=== INPUT ===
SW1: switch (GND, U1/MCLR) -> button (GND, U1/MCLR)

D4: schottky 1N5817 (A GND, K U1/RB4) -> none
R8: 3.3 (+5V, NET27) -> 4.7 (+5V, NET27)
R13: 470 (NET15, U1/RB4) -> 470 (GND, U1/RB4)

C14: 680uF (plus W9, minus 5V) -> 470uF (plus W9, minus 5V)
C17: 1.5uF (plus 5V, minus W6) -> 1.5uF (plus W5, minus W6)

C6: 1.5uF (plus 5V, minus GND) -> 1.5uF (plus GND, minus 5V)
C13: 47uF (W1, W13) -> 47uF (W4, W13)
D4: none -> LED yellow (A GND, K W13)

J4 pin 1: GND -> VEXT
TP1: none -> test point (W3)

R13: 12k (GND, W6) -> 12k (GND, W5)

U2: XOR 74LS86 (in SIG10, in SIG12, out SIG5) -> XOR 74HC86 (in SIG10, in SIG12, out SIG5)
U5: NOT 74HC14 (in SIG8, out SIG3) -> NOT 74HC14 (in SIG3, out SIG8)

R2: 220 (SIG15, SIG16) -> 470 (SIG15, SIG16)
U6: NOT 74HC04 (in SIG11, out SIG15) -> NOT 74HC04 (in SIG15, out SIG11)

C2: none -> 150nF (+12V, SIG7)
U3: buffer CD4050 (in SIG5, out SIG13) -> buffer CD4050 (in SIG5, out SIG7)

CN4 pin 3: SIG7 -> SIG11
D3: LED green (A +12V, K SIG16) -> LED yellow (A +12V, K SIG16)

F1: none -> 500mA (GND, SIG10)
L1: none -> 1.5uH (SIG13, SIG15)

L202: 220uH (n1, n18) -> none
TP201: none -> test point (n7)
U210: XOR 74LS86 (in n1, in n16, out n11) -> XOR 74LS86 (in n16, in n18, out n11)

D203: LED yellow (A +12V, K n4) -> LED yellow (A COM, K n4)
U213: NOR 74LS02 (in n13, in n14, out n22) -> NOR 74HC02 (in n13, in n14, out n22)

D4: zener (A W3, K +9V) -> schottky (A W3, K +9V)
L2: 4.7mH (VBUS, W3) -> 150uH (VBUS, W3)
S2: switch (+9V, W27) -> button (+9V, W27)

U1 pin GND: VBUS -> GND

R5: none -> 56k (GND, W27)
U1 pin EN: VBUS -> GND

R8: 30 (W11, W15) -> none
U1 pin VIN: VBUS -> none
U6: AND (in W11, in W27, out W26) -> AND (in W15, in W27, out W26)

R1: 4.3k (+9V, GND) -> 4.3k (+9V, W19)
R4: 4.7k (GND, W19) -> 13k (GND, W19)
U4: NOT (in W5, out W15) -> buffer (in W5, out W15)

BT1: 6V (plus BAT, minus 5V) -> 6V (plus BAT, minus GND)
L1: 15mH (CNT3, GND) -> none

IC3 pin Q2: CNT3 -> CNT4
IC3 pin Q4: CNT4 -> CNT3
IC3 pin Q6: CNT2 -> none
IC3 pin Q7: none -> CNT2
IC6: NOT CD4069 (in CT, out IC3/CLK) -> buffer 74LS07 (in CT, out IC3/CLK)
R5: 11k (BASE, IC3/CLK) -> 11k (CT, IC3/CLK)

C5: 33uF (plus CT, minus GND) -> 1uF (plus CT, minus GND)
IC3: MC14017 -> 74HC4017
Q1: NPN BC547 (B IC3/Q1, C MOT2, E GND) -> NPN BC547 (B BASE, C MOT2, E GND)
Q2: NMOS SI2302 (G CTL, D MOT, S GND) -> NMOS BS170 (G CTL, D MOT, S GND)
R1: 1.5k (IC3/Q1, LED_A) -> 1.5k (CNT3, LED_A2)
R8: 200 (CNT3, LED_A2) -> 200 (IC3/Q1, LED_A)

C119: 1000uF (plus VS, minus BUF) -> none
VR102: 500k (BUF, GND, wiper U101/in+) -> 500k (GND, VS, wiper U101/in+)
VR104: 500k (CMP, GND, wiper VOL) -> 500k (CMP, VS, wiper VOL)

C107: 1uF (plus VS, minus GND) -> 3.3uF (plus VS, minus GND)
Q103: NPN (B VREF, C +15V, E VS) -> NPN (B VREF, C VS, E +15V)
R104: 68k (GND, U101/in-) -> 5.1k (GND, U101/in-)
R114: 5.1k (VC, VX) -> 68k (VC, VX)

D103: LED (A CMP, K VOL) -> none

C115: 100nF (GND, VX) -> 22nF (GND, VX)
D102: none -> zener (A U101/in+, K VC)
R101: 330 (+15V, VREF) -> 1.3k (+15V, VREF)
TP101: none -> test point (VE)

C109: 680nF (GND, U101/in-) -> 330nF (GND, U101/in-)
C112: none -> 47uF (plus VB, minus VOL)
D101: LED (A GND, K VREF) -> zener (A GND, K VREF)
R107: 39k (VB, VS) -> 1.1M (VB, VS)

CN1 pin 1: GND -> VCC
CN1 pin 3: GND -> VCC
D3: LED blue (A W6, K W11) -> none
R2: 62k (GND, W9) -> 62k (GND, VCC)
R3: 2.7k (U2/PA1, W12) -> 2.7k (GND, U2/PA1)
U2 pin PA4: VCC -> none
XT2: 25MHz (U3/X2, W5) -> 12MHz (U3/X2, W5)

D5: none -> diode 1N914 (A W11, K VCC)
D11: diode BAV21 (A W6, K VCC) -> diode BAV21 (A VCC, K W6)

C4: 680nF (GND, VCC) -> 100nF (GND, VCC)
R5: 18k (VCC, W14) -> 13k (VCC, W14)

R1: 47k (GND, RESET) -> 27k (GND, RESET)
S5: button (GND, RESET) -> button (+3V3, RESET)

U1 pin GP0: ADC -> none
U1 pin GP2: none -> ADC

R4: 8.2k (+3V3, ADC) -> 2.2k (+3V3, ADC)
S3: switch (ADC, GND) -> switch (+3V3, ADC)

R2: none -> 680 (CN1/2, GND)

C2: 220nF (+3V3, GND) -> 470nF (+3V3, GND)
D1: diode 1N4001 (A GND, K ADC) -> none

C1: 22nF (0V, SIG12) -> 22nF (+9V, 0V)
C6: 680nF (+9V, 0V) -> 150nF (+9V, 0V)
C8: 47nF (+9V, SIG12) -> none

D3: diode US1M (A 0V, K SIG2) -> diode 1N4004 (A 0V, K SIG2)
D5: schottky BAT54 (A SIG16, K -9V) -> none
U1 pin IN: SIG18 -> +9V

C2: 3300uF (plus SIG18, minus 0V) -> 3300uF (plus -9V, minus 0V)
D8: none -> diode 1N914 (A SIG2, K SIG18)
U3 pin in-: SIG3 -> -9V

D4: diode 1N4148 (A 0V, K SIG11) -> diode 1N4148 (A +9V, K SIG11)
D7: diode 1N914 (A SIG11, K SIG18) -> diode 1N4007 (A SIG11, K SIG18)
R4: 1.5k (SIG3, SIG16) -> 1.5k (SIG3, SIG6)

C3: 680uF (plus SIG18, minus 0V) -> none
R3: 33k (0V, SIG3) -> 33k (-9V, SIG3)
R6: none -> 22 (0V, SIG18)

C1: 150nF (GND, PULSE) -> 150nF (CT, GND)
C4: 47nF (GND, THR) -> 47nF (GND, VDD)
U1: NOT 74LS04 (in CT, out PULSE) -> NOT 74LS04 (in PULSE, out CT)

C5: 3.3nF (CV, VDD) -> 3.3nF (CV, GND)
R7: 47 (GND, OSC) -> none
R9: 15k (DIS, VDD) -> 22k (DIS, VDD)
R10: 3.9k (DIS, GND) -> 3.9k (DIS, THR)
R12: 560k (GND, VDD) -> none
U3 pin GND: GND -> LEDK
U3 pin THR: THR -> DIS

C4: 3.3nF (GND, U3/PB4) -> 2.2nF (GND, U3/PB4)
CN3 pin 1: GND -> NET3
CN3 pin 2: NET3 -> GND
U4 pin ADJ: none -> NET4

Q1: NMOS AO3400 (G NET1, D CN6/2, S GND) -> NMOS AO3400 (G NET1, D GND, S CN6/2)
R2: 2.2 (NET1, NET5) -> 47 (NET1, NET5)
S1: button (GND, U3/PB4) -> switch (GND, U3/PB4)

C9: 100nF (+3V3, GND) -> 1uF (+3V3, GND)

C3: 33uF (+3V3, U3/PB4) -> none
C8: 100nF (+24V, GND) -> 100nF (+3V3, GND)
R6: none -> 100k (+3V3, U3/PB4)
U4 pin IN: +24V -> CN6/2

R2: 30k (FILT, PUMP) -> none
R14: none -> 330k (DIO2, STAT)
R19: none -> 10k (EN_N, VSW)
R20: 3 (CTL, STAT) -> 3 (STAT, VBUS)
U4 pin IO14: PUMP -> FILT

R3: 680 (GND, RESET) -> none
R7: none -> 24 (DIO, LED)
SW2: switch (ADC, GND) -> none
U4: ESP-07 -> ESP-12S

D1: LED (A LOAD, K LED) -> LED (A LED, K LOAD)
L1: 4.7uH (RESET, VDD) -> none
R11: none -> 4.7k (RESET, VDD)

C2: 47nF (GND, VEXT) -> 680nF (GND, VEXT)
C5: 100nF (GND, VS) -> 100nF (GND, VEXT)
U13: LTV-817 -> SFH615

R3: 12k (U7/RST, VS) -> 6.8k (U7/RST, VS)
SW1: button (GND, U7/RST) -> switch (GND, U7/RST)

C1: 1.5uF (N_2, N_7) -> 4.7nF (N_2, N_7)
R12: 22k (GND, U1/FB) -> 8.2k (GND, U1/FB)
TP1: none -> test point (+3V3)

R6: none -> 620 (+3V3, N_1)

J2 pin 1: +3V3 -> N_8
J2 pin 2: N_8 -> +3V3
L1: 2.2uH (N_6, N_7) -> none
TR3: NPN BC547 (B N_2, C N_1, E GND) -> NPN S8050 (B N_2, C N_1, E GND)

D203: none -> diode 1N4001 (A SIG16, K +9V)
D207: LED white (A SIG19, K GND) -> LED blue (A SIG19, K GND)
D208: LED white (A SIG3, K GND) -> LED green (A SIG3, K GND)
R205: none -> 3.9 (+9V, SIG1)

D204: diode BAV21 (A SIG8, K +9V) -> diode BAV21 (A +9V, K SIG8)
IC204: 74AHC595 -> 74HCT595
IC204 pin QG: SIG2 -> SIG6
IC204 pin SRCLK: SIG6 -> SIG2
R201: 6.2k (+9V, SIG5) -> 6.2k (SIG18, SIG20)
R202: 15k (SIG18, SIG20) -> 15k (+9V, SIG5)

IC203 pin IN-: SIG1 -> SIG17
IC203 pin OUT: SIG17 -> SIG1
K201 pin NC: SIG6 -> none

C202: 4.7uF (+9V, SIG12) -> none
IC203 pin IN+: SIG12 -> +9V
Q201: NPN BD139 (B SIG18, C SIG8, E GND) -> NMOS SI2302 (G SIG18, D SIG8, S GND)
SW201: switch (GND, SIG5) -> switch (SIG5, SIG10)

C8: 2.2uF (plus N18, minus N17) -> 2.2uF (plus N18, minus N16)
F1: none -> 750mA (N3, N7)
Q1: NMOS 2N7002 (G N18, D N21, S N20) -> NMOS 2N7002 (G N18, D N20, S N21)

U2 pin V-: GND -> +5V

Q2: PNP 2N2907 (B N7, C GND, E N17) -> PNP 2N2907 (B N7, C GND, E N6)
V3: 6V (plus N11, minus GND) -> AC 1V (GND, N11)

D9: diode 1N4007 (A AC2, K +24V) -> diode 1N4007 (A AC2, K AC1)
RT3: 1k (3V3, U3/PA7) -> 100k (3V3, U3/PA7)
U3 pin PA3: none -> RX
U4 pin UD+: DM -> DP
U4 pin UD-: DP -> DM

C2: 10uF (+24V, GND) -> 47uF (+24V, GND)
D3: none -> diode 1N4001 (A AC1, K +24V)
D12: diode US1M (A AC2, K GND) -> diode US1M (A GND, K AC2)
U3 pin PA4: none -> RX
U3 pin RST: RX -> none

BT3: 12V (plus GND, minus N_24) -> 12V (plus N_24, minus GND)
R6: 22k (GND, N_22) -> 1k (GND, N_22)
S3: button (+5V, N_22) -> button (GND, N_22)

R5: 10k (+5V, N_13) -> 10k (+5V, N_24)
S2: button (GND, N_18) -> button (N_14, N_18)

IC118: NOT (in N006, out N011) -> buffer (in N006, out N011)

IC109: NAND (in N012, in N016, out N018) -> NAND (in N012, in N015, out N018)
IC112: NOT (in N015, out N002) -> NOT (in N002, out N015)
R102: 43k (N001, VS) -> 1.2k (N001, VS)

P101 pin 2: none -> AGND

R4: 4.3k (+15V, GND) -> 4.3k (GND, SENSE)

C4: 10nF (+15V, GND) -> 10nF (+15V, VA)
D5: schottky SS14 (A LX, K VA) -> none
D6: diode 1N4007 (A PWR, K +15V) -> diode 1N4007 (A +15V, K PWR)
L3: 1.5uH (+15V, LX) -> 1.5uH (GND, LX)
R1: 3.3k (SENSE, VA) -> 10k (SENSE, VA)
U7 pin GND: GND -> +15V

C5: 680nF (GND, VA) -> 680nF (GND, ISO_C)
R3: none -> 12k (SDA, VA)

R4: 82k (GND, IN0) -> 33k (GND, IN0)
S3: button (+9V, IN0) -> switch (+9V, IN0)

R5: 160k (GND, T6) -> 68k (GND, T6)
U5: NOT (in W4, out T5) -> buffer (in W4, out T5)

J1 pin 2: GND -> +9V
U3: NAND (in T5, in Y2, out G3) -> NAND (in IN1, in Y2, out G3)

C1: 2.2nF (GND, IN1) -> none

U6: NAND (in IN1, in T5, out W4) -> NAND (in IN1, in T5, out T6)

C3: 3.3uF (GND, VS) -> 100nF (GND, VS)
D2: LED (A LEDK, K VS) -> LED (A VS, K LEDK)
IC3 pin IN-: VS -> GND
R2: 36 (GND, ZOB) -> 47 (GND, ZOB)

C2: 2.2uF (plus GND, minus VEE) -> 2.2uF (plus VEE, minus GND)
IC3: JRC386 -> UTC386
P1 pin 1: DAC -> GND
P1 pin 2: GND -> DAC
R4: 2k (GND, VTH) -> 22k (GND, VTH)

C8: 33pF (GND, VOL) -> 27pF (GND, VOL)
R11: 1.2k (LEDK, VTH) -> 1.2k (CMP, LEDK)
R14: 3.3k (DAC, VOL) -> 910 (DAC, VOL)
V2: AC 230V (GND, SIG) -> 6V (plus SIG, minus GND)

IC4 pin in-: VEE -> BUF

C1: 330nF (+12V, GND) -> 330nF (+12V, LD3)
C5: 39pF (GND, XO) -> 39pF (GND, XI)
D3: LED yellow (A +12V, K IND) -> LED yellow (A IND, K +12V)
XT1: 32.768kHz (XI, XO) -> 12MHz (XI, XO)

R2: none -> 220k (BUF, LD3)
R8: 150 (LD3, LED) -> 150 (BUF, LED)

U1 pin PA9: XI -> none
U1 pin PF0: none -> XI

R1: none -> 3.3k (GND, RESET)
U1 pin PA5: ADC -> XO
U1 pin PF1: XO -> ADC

=== PROBLEM DETAILS ===
Output, from the data above, the lines from the line with "C115: 100nF (GND, VX) -> 22nF (GND, VX)" to the line with "C112: none -> 47uF (plus VB, minus VOL)" exactly as they stand, both ends included and nothing else.

=== ANSWER BOX ===
C115: 100nF (GND, VX) -> 22nF (GND, VX)
D102: none -> zener (A U101/in+, K VC)
R101: 330 (+15V, VREF) -> 1.3k (+15V, VREF)
TP101: none -> test point (VE)

C109: 680nF (GND, U101/in-) -> 330nF (GND, U101/in-)
C112: none -> 47uF (plus VB, minus VOL)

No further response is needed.